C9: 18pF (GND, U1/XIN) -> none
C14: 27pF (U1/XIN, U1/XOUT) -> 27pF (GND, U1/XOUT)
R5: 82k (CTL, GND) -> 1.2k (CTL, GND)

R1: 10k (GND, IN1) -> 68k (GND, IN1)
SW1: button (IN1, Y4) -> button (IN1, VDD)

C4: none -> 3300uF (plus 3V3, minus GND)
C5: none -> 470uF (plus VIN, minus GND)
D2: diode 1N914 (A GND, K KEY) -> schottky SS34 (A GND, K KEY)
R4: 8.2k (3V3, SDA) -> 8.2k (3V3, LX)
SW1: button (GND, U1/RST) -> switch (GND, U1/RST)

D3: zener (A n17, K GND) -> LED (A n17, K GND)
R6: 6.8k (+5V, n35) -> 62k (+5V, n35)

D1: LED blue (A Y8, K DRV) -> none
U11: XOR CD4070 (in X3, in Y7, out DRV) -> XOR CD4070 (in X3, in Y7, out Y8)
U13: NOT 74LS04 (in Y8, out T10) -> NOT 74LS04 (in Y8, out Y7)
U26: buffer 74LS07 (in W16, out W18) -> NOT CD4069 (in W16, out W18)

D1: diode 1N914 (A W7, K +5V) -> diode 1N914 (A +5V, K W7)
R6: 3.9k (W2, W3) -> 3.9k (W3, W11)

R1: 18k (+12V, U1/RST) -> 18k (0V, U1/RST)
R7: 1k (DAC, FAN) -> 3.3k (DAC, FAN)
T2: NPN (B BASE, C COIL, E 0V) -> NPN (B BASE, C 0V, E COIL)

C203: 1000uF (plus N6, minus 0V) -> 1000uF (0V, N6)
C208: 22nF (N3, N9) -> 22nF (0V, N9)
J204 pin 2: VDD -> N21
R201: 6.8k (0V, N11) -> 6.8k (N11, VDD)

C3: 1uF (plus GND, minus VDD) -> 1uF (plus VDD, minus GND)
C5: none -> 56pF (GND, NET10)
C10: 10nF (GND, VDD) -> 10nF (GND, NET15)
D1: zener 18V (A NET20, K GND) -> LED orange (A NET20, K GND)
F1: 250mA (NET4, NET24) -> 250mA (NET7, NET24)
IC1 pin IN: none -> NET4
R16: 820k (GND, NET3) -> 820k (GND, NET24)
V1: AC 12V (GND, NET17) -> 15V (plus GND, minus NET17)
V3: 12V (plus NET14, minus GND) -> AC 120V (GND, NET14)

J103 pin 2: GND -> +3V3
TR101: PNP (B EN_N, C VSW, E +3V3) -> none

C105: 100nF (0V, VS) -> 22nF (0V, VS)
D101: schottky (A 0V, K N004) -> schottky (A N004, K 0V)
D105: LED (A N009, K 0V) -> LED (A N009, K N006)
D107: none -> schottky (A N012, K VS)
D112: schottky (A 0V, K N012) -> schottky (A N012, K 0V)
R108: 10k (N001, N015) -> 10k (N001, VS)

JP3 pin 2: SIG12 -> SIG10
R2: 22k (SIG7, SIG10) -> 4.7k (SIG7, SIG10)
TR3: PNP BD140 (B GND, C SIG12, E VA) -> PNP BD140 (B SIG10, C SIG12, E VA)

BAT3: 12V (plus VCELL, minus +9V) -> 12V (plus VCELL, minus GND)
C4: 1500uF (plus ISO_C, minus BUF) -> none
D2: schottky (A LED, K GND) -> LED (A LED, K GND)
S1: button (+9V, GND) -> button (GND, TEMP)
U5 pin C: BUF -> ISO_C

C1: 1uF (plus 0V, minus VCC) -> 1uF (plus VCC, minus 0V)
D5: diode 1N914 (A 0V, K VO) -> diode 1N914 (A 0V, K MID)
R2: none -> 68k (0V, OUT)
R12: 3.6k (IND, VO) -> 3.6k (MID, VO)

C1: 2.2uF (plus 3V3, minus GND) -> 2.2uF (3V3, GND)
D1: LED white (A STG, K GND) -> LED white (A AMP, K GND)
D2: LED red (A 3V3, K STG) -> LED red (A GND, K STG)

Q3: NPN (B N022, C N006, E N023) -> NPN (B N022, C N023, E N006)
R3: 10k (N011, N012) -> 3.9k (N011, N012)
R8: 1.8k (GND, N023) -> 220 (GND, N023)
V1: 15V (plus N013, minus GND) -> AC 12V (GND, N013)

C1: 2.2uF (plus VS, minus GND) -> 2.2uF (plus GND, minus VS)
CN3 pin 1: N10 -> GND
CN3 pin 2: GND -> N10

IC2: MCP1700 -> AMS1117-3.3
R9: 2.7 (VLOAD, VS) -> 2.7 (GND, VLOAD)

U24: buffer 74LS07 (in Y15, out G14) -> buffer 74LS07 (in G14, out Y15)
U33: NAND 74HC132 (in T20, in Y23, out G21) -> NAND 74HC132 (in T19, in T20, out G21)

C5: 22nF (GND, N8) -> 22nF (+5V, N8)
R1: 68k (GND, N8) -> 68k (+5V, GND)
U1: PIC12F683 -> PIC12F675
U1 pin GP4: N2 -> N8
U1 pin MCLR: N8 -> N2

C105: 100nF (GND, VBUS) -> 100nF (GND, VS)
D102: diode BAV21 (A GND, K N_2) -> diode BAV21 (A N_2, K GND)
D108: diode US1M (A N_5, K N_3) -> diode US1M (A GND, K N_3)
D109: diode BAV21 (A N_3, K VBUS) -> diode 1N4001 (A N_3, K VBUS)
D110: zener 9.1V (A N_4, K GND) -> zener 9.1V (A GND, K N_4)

- [Work required]: Write out, exactly and with nothing else, the lines of the listing above from its first line through the line with "C208: 22nF (N3, N9) -> 22nF (0V, N9)".

- [Problem solution]:
C9: 18pF (GND, U1/XIN) -> none
C14: 27pF (U1/XIN, U1/XOUT) -> 27pF (GND, U1/XOUT)
R5: 82k (CTL, GND) -> 1.2k (CTL, GND)

R1: 10k (GND, IN1) -> 68k (GND, IN1)
SW1: button (IN1, Y4) -> button (IN1, VDD)

C4: none -> 3300uF (plus 3V3, minus GND)
C5: none -> 470uF (plus VIN, minus GND)
D2: diode 1N914 (A GND, K KEY) -> schottky SS34 (A GND, K KEY)
R4: 8.2k (3V3, SDA) -> 8.2k (3V3, LX)
SW1: button (GND, U1/RST) -> switch (GND, U1/RST)

D3: zener (A n17, K GND) -> LED (A n17, K GND)
R6: 6.8k (+5V, n35) -> 62k (+5V, n35)

D1: LED blue (A Y8, K DRV) -> none
U11: XOR CD4070 (in X3, in Y7, out DRV) -> XOR CD4070 (in X3, in Y7, out Y8)
U13: NOT 74LS04 (in Y8, out T10) -> NOT 74LS04 (in Y8, out Y7)
U26: buffer 74LS07 (in W16, out W18) -> NOT CD4069 (in W16, out W18)

D1: diode 1N914 (A W7, K +5V) -> diode 1N914 (A +5V, K W7)
R6: 3.9k (W2, W3) -> 3.9k (W3, W11)

R1: 18k (+12V, U1/RST) -> 18k (0V, U1/RST)
R7: 1k (DAC, FAN) -> 3.3k (DAC, FAN)
T2: NPN (B BASE, C COIL, E 0V) -> NPN (B BASE, C 0V, E COIL)

C203: 1000uF (plus N6, minus 0V) -> 1000uF (0V, N6)
C208: 22nF (N3, N9) -> 22nF (0V, N9)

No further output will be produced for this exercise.